**DATASET CONTENT**
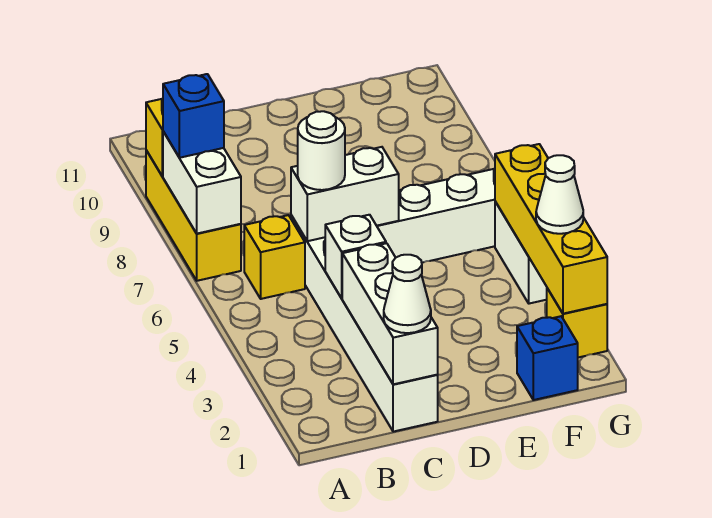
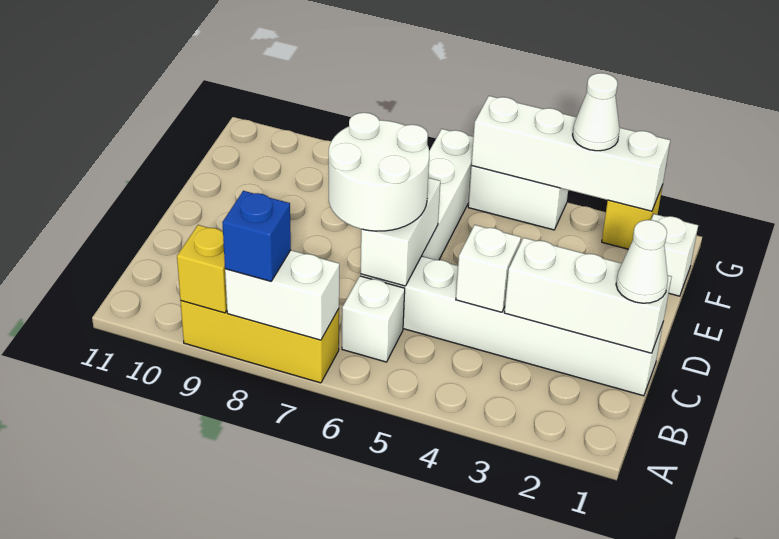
yellow brick B6 level 1 -> white brick B6 level 1
white round brick C6 level 3 -> white round brick C6:D7 level 3
blue brick F1 level 1 -> white brick F1 level 1
yellow brick G2:G5 level 2 -> white brick G2:G5 level 2

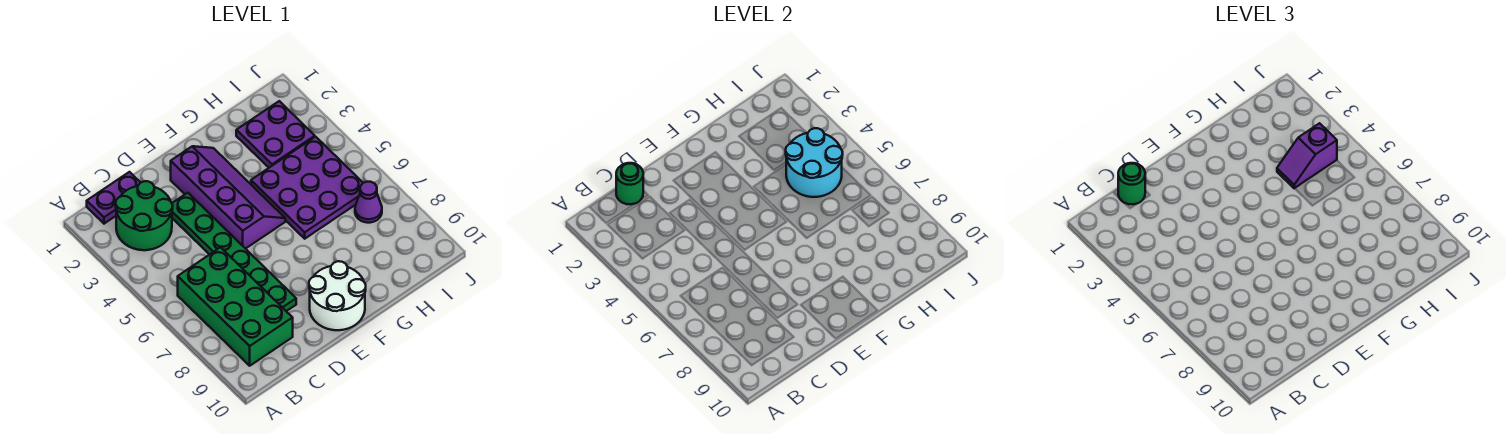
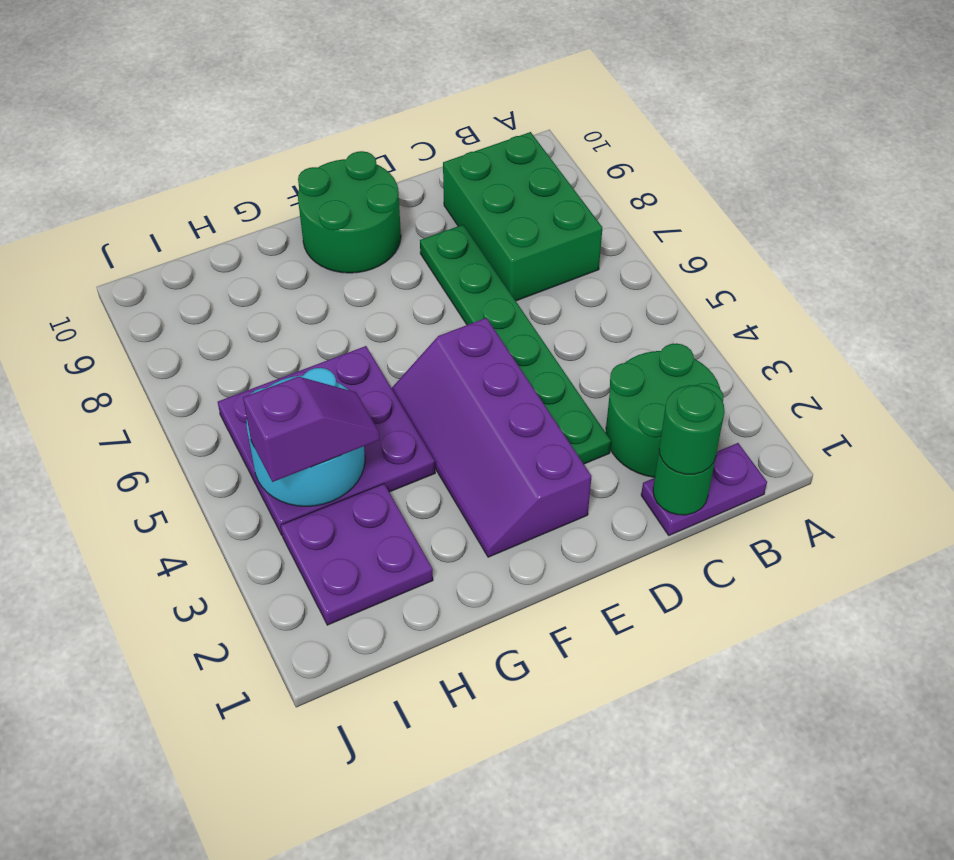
green brick B6:C9 level 1 -> green brick B7:C9 level 1
white round brick E9:F10 level 1 -> green round brick E9:F10 level 1
purple cone I7 level 1 -> none

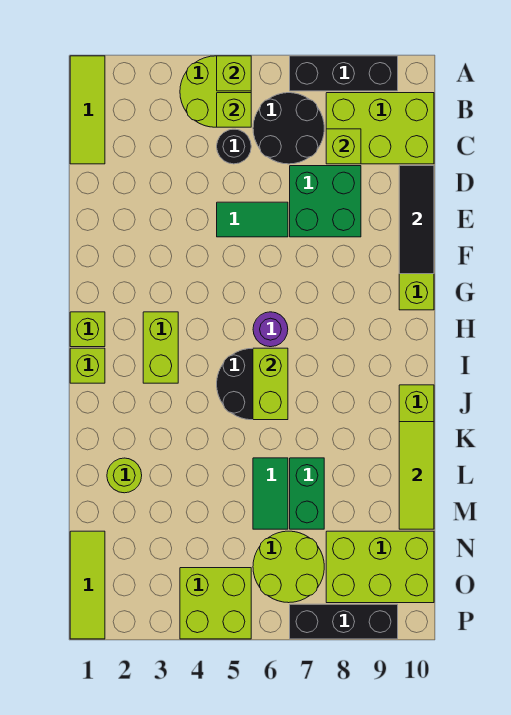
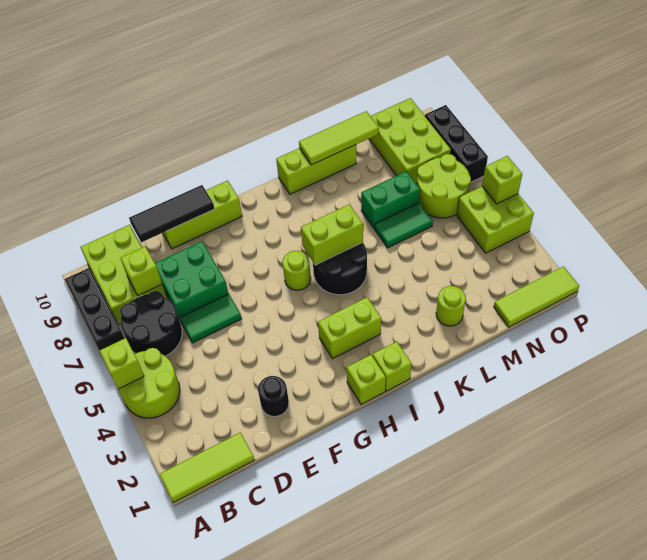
lime brick B5 level 2 -> lime brick P5 level 2
black round brick C5 level 1 -> black round brick E2 level 1
green tile E5:E6 level 1 -> green tile D6:E6 level 1
purple round brick H6 level 1 -> lime round brick H6 level 1

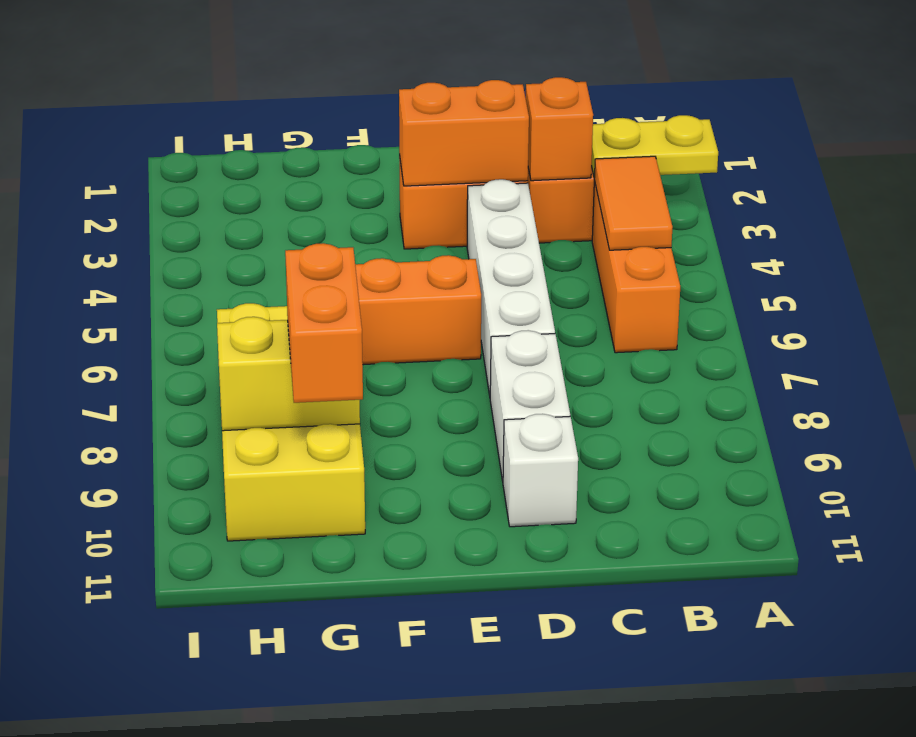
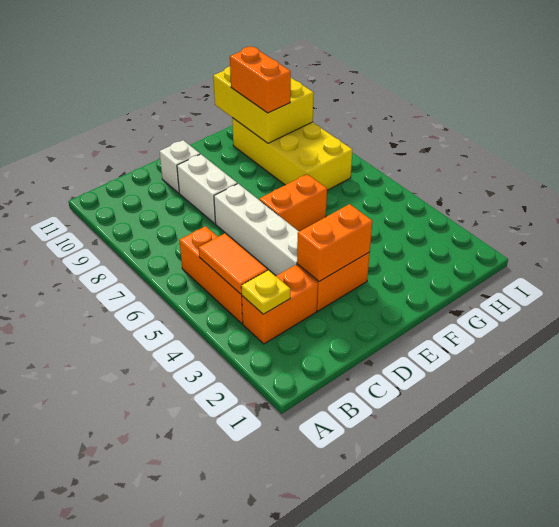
yellow plate A3:B3 level 2 -> yellow plate B3 level 2
orange brick C3 level 2 -> none
yellow brick G9:H9 level 2 -> yellow brick G9:H11 level 2

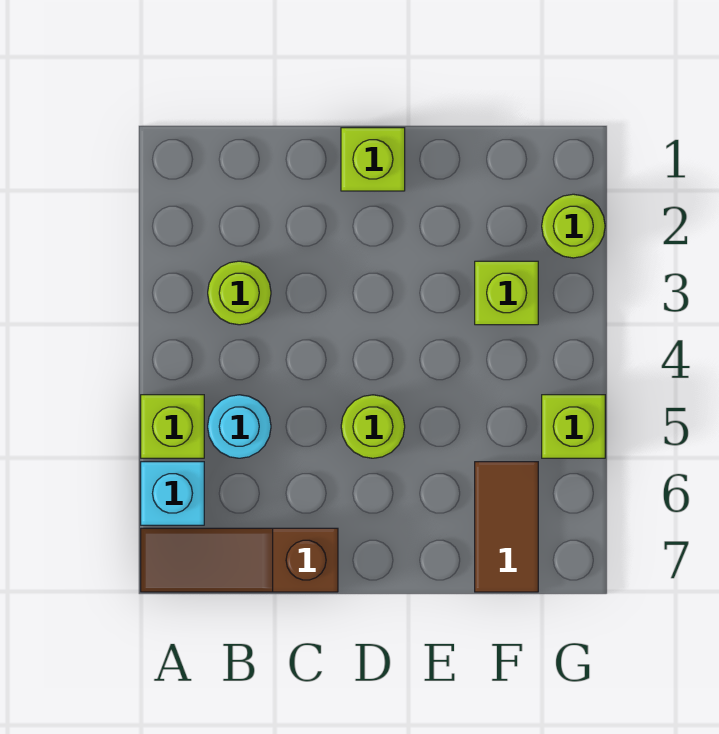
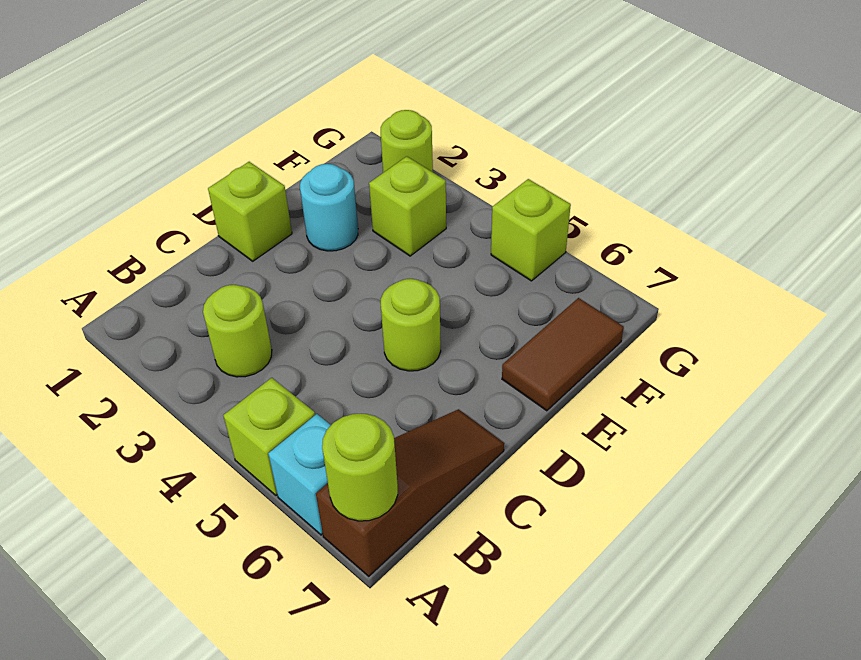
brown slope A7:C7 level 1 top C -> brown slope A7:C7 level 1 top A
none -> lime round brick A7 level 2
cyan round brick B5 level 1 -> cyan round brick E2 level 1
brown tile F6:F7 level 1 -> brown tile E7:F7 level 1

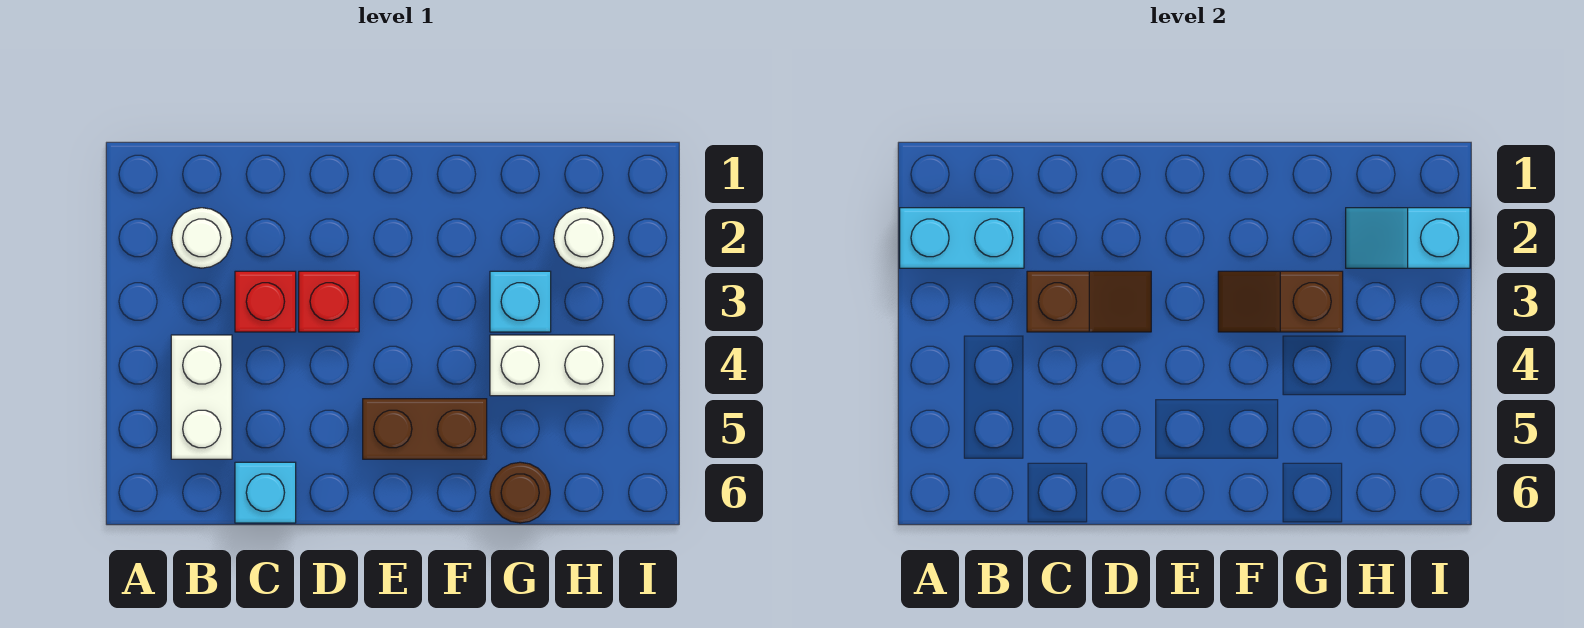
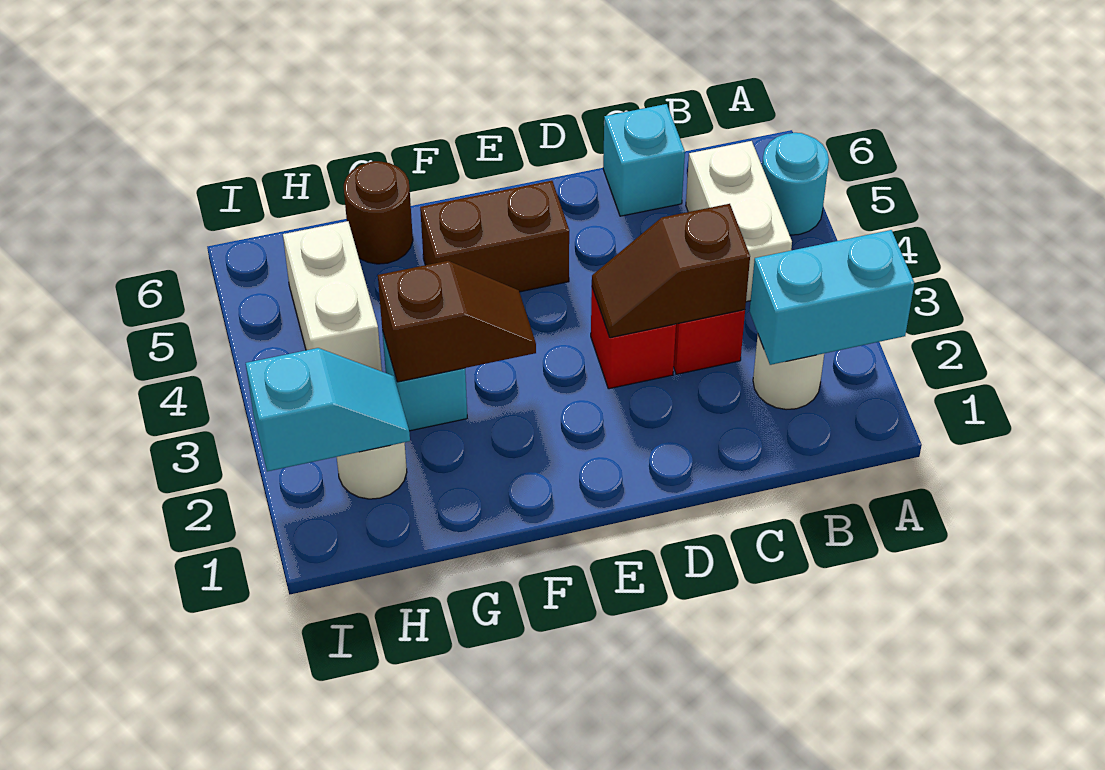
none -> cyan round brick A5 level 1
white brick G4:H4 level 1 -> white brick H4:H5 level 1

**TASK TO COMPLETE**
Transcribe all of the records exactly, without reproducing their pictures.

**RESPONSE AREA**
yellow brick B6 level 1 -> white brick B6 level 1
white round brick C6 level 3 -> white round brick C6:D7 level 3
blue brick F1 level 1 -> white brick F1 level 1
yellow brick G2:G5 level 2 -> white brick G2:G5 level 2

green brick B6:C9 level 1 -> green brick B7:C9 level 1
white round brick E9:F10 level 1 -> green round brick E9:F10 level 1
purple cone I7 level 1 -> none

lime brick B5 level 2 -> lime brick P5 level 2
black round brick C5 level 1 -> black round brick E2 level 1
green tile E5:E6 level 1 -> green tile D6:E6 level 1
purple round brick H6 level 1 -> lime round brick H6 level 1

yellow plate A3:B3 level 2 -> yellow plate B3 level 2
orange brick C3 level 2 -> none
yellow brick G9:H9 level 2 -> yellow brick G9:H11 level 2

brown slope A7:C7 level 1 top C -> brown slope A7:C7 level 1 top A
none -> lime round brick A7 level 2
cyan round brick B5 level 1 -> cyan round brick E2 level 1
brown tile F6:F7 level 1 -> brown tile E7:F7 level 1

none -> cyan round brick A5 level 1
white brick G4:H4 level 1 -> white brick H4:H5 level 1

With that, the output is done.